:: WORK INSTRUCTIONS ::
Each entry that follows is to be copied exactly, minus any pictures.

··· SOURCE MATERIAL

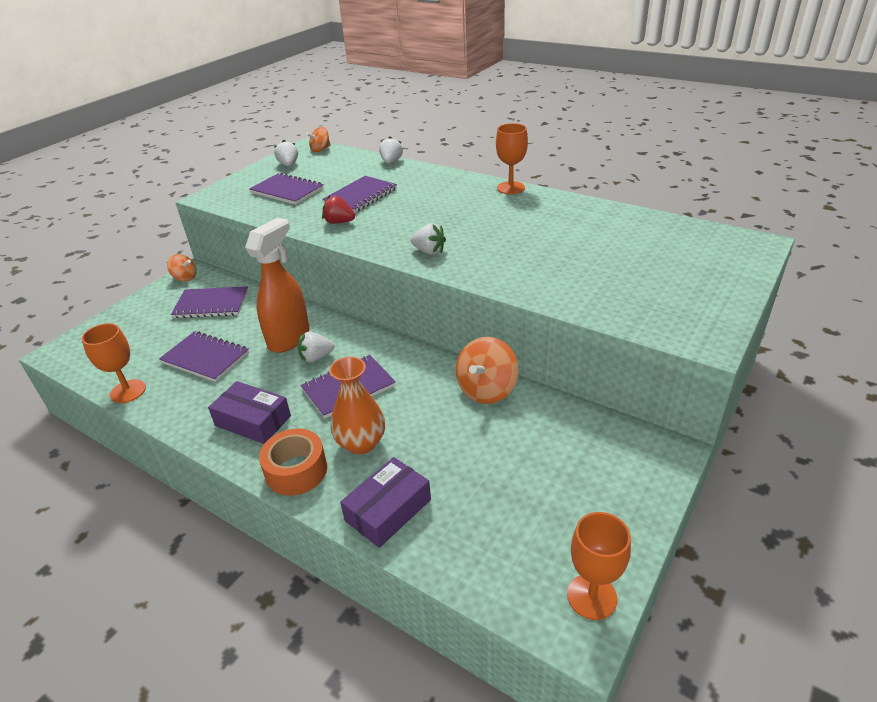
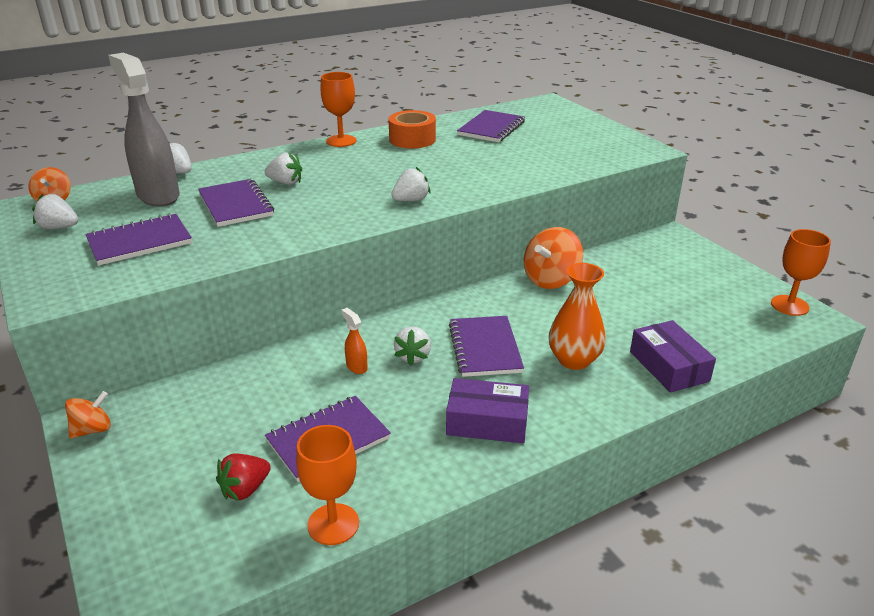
camera: 65 degrees left, 5 degrees down
(211, 304) = (203, 415): purple notebook -> purple notebook (491, 128)
(253, 421) = (487, 421): purple box -> purple box turned 45 degrees clockwise
(289, 338) = (356, 367): orange spray bottle -> orange spray bottle, size x0.41
(296, 471) = (587, 407): orange tape -> orange tape (412, 139)
(339, 222) = (280, 228): red strawberry -> red strawberry (245, 489)
(352, 170) = (158, 195): none -> grey spray bottle
(411, 197) = (285, 183): none -> white strawberry
(487, 390) = (551, 279): orange spinning top -> orange spinning top turned 75 degrees clockwise

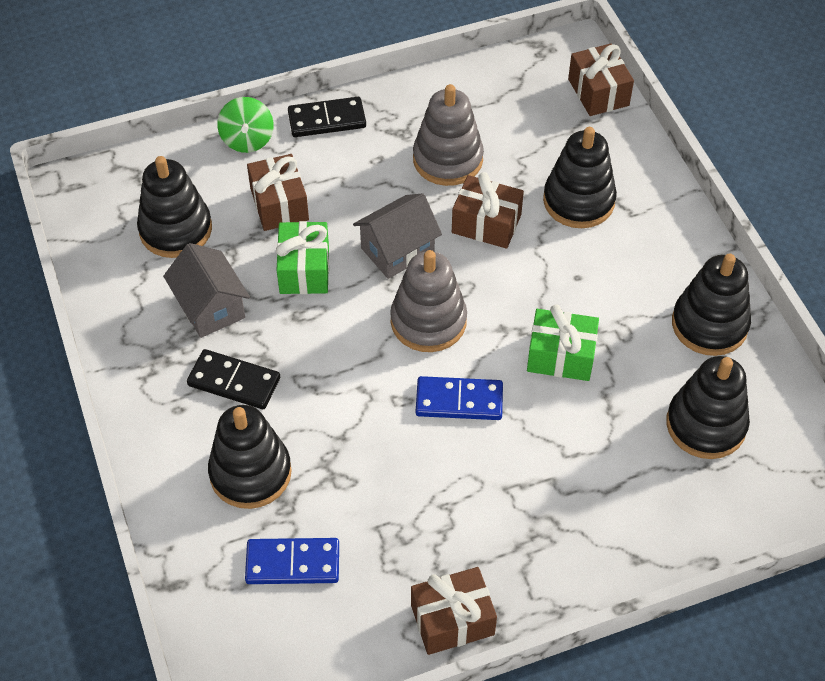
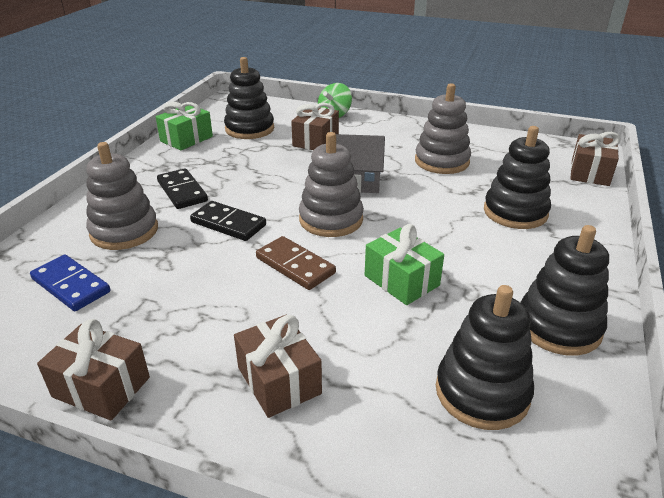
camera: 40 degrees right, 20 degrees down
(210, 307) = (219, 160): grey house -> none
(250, 473) = (124, 231): black stacking toy -> grey stacking toy
(304, 270) = (290, 168): green gift -> green gift (186, 139)
(327, 120) = (388, 123): black domino -> black domino (228, 224)
(459, 400) = (295, 265): blue domino -> brown domino
(486, 224) = (431, 195): brown gift -> brown gift (279, 380)

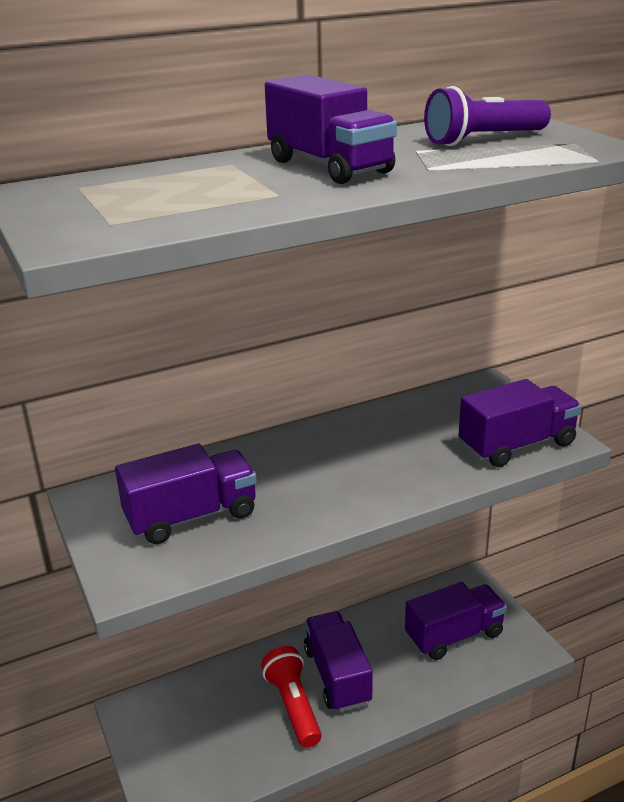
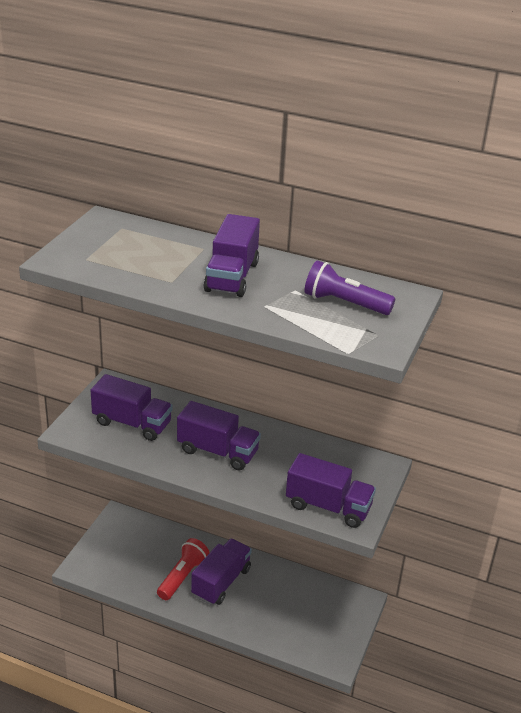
camera: 45 degrees right, 5 degrees up
(454, 635) = (307, 616): purple truck -> purple truck (217, 451)

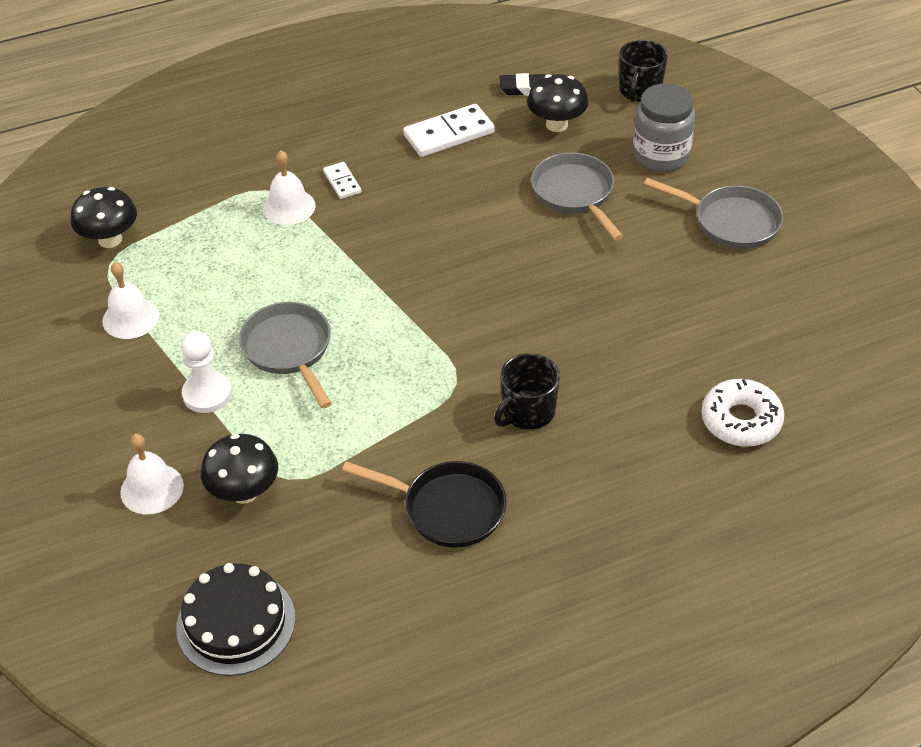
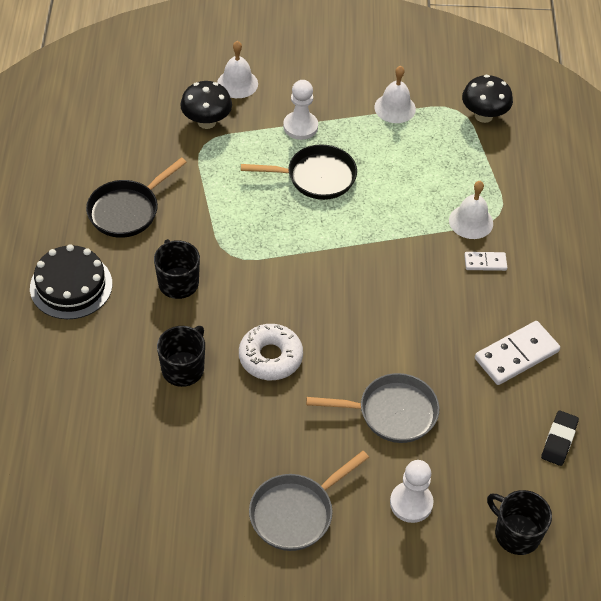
camera: 110 degrees right, 5 degrees up
(236, 623) = (115, 93): black cake -> black cake (71, 286)
(289, 350) = (316, 177): grey pan -> black pan
(449, 134) = (516, 355): white domino -> white domino turned 60 degrees clockwise
(556, 124) = (494, 441): black mushroom -> none
(638, 360) = (183, 368): none -> black mug
(661, 155) = (411, 503): grey jar -> white pawn
(741, 420) = (87, 403): white donut -> white donut (270, 357)

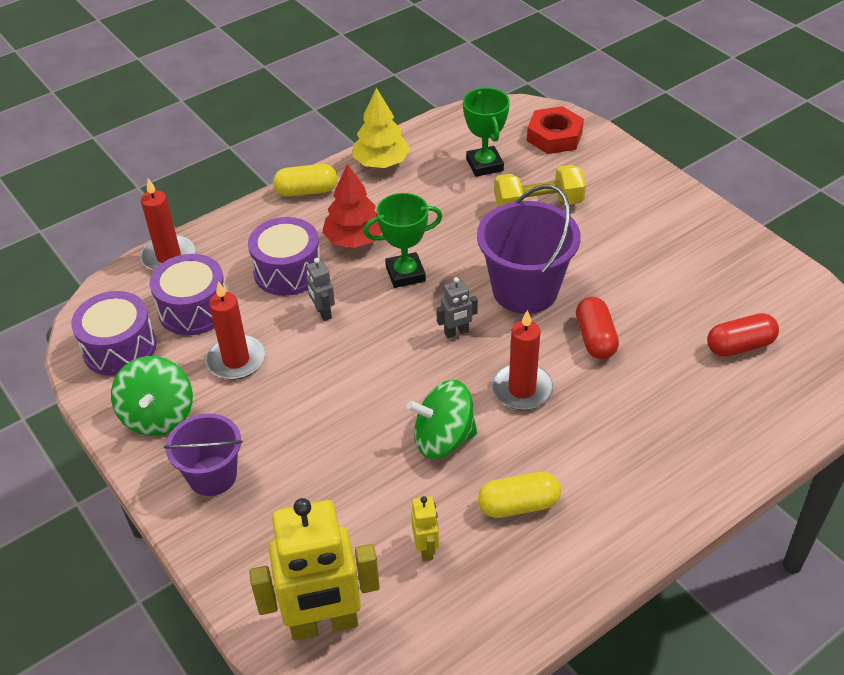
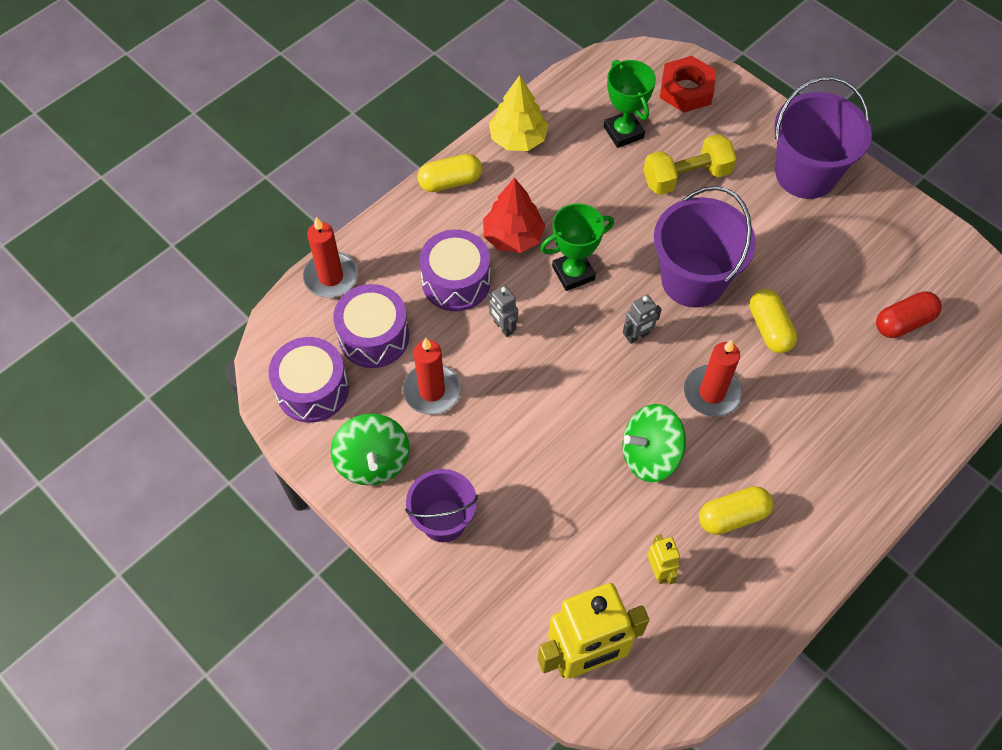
camera: 10 degrees left, 15 degrees up
(595, 338) = (769, 329): red capsule -> yellow capsule
(659, 212) = (805, 174): none -> purple bucket

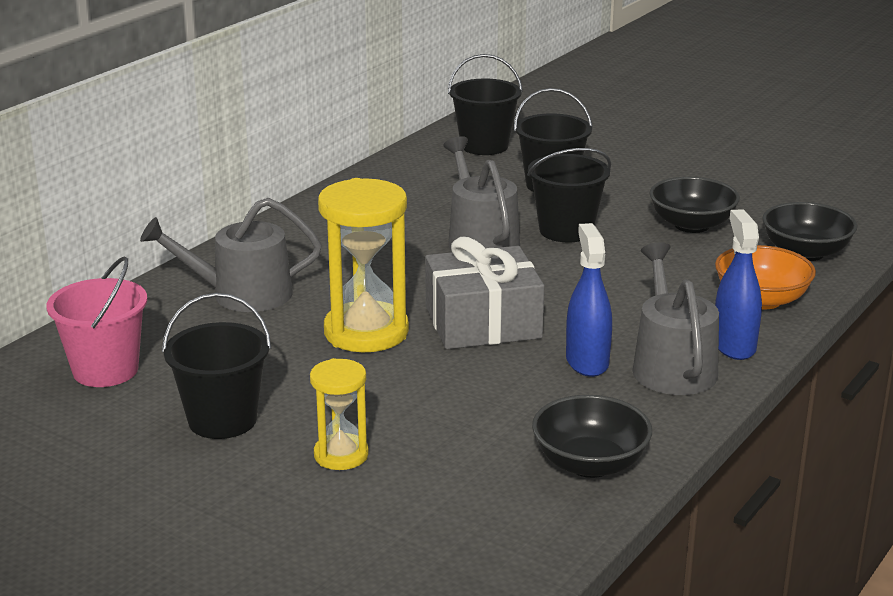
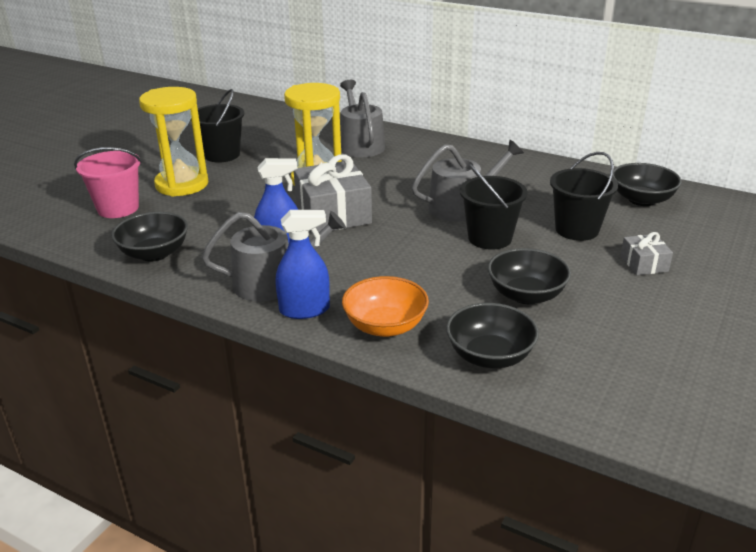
camera: 85 degrees right, 5 degrees up
(105, 370) = (274, 125): pink bucket -> pink bucket (118, 208)
(341, 455) = (182, 184): yellow hourglass -> yellow hourglass, size x1.78
(484, 146) = (641, 200): black bucket -> black bowl
(628, 166) = (644, 264): none -> grey gift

······

:: TASK RESPONSE ::
camera: 65 degrees left, 5 degrees down
(211, 304) = (203, 415): purple notebook -> purple notebook (491, 128)
(253, 421) = (487, 421): purple box -> purple box turned 45 degrees clockwise
(289, 338) = (356, 367): orange spray bottle -> orange spray bottle, size x0.41
(296, 471) = (587, 407): orange tape -> orange tape (412, 139)
(339, 222) = (280, 228): red strawberry -> red strawberry (245, 489)
(352, 170) = (158, 195): none -> grey spray bottle
(411, 197) = (285, 183): none -> white strawberry
(487, 390) = (551, 279): orange spinning top -> orange spinning top turned 75 degrees clockwise

camera: 40 degrees right, 20 degrees down
(210, 307) = (219, 160): grey house -> none
(250, 473) = (124, 231): black stacking toy -> grey stacking toy
(304, 270) = (290, 168): green gift -> green gift (186, 139)
(327, 120) = (388, 123): black domino -> black domino (228, 224)
(459, 400) = (295, 265): blue domino -> brown domino
(486, 224) = (431, 195): brown gift -> brown gift (279, 380)

camera: 45 degrees right, 5 degrees up
(454, 635) = (307, 616): purple truck -> purple truck (217, 451)

camera: 110 degrees right, 5 degrees up
(236, 623) = (115, 93): black cake -> black cake (71, 286)
(289, 350) = (316, 177): grey pan -> black pan
(449, 134) = (516, 355): white domino -> white domino turned 60 degrees clockwise
(556, 124) = (494, 441): black mushroom -> none
(638, 360) = (183, 368): none -> black mug
(661, 155) = (411, 503): grey jar -> white pawn
(741, 420) = (87, 403): white donut -> white donut (270, 357)

camera: 10 degrees left, 15 degrees up
(595, 338) = (769, 329): red capsule -> yellow capsule
(659, 212) = (805, 174): none -> purple bucket

camera: 85 degrees right, 5 degrees up
(105, 370) = (274, 125): pink bucket -> pink bucket (118, 208)
(341, 455) = (182, 184): yellow hourglass -> yellow hourglass, size x1.78
(484, 146) = (641, 200): black bucket -> black bowl
(628, 166) = (644, 264): none -> grey gift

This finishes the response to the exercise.